Exercise description -
In the records, each line holding "degrees" must be reported.
┌──
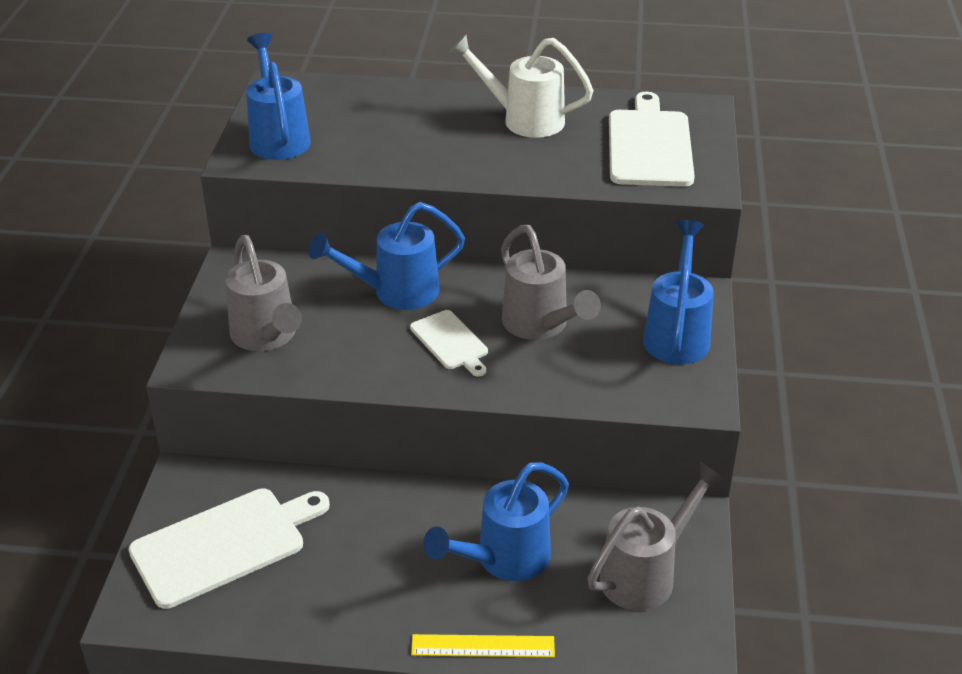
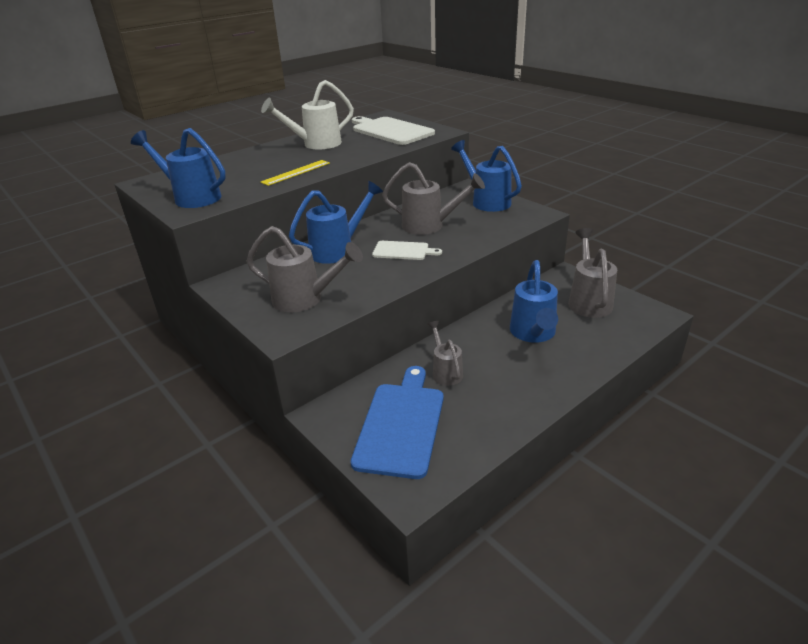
camera: 45 degrees left, 5 degrees down
(224, 544) = (401, 424): white cutting board -> blue cutting board
(347, 525) = (445, 371): none -> grey watering can
(395, 293) = (338, 250): blue watering can -> blue watering can turned 150 degrees counterclockwise
(483, 646) = (587, 368): yellow ruler -> yellow ruler (296, 172)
└──
Solution for this problem -
camera: 45 degrees left, 5 degrees down
(395, 293) = (338, 250): blue watering can -> blue watering can turned 150 degrees counterclockwise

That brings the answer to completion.